TASK INSTRUCTIONS: When a line below contains the word "right", copy that line.

[[ RECORDS FOR PROCESSING open ]]

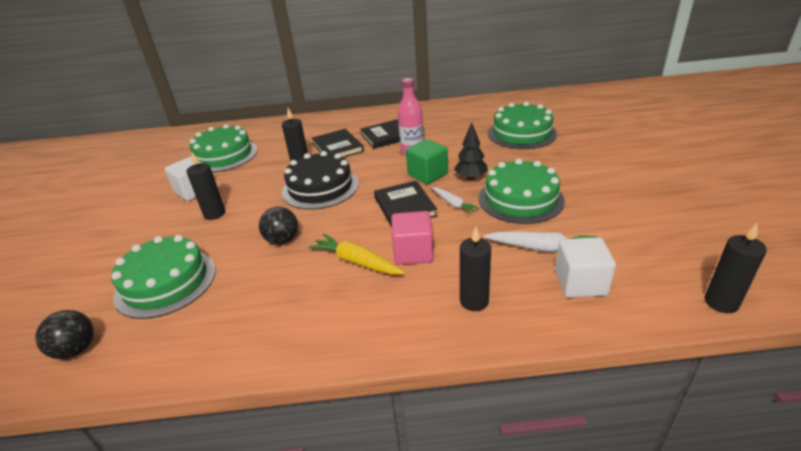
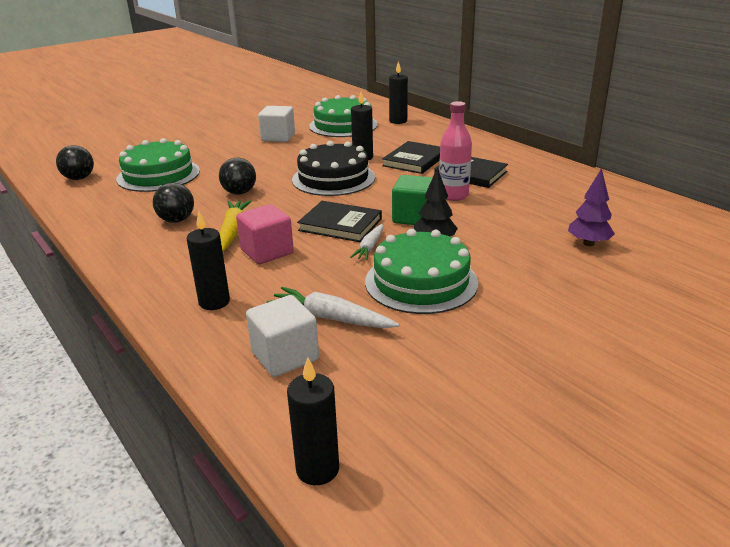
camera: 55 degrees right, 5 degrees down
(214, 214) = (254, 156): black candle -> black candle (398, 121)
(293, 291) = (176, 220): none -> black ball
(404, 206) = (340, 224): black book -> black book turned 75 degrees clockwise
(521, 133) = (588, 243): green cake -> purple tree
(542, 248) = (331, 318): white carrot -> white carrot turned 135 degrees clockwise

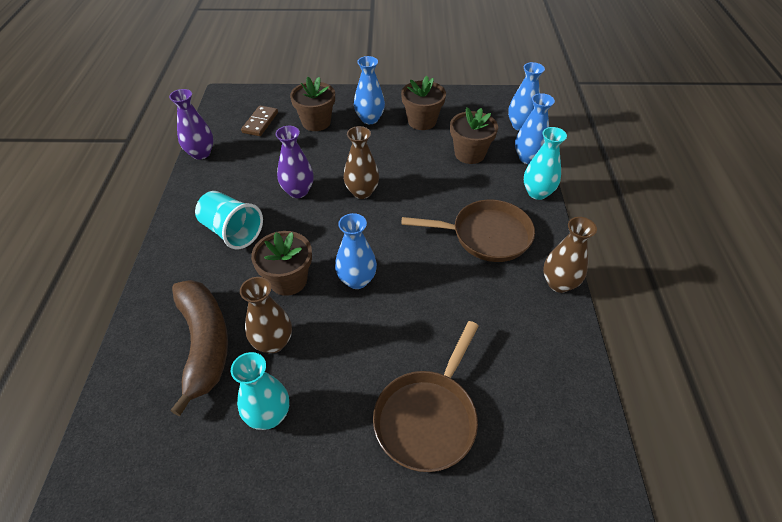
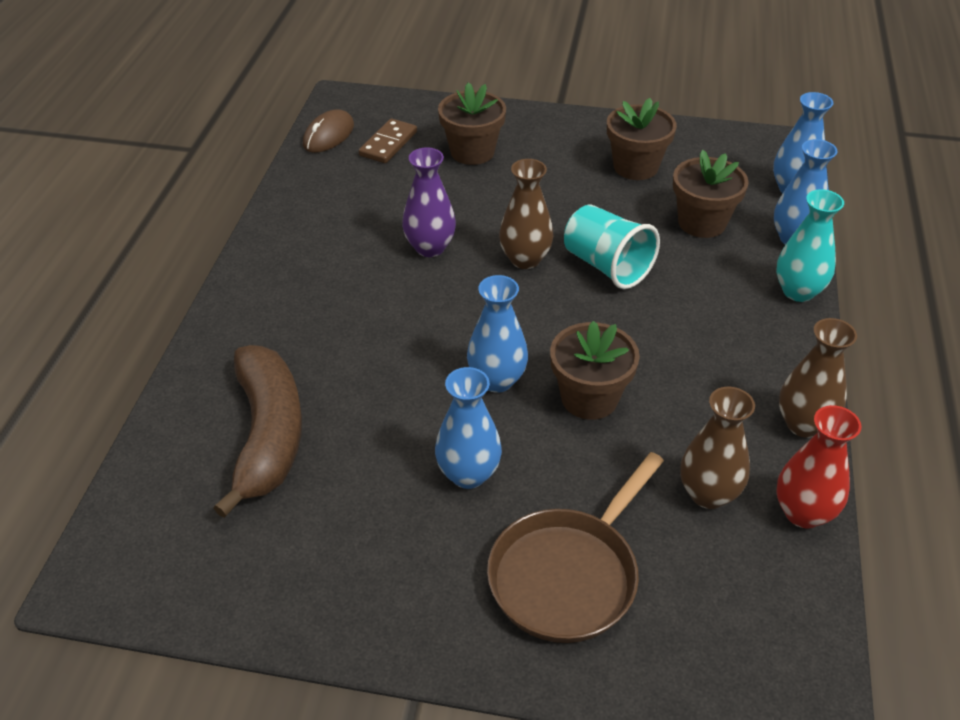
camera: 10 degrees right, 5 degrees down
(201, 153) = (295, 179): purple vase -> none
(219, 121) = (328, 135): none -> brown mouse
(232, 231) = (326, 292): turquoise cup -> turquoise cup (607, 266)
(269, 415) = (344, 538): turquoise vase -> none
(273, 342) = (363, 446): brown vase -> brown vase (708, 494)
(288, 280) = (397, 367): brown flower pot -> brown flower pot (589, 398)
(369, 119) = (555, 155): blue vase -> blue vase (468, 474)
(486, 235) = (703, 343): brown pan -> none
(571, 346) = (803, 513): none -> red vase

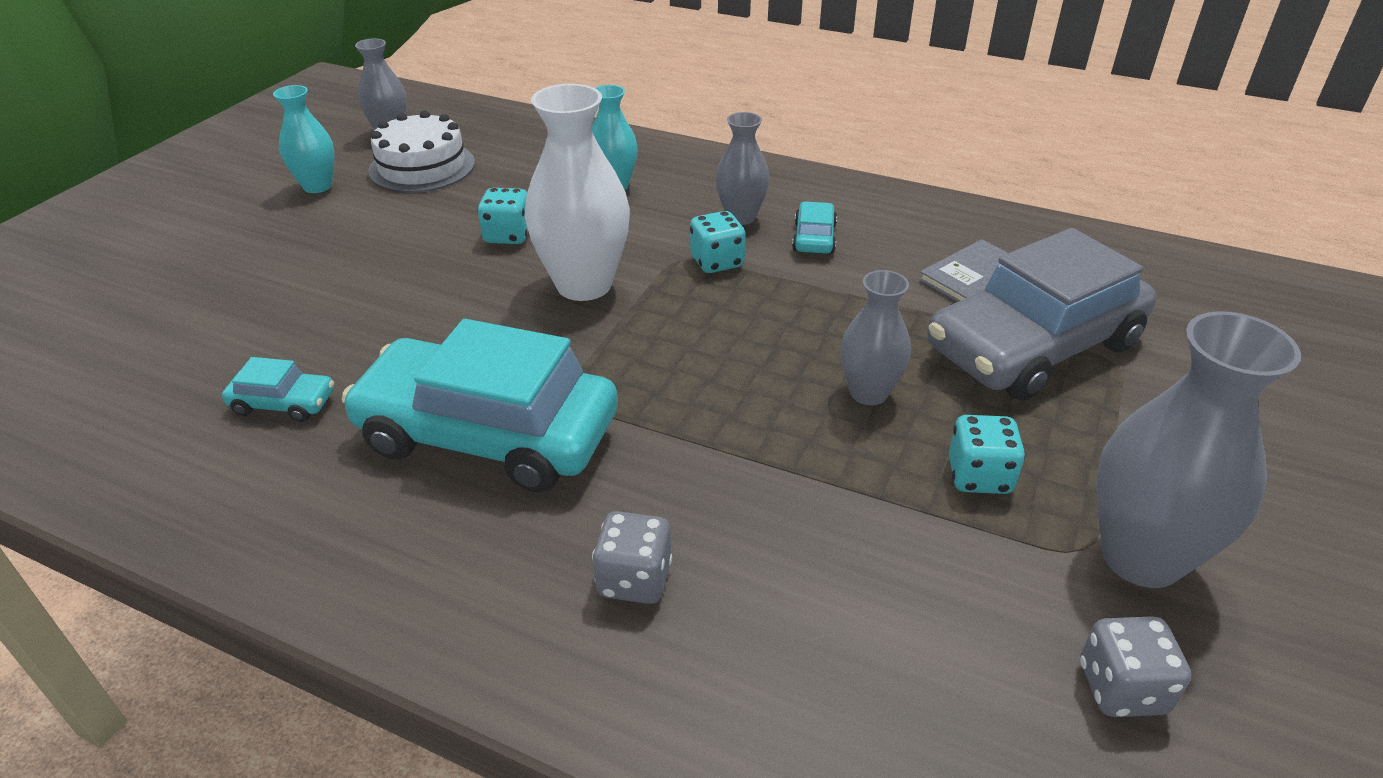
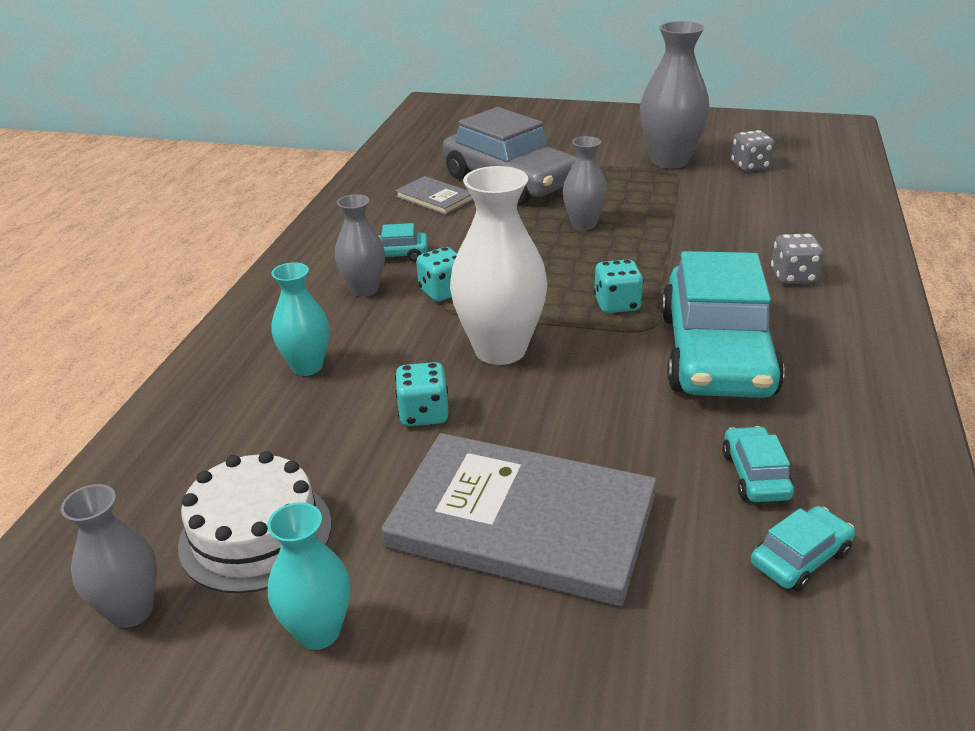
camera: 100 degrees left, 5 degrees down
(173, 398) = (800, 558): none -> turquoise car
(341, 267) = (522, 521): none -> grey book
(979, 476) = (638, 193): turquoise dice -> turquoise dice (617, 304)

[[ RECORDS FOR PROCESSING closed ]]

RESULT OF THIS EXERCISE:
camera: 55 degrees right, 5 degrees down
camera: 10 degrees right, 5 degrees down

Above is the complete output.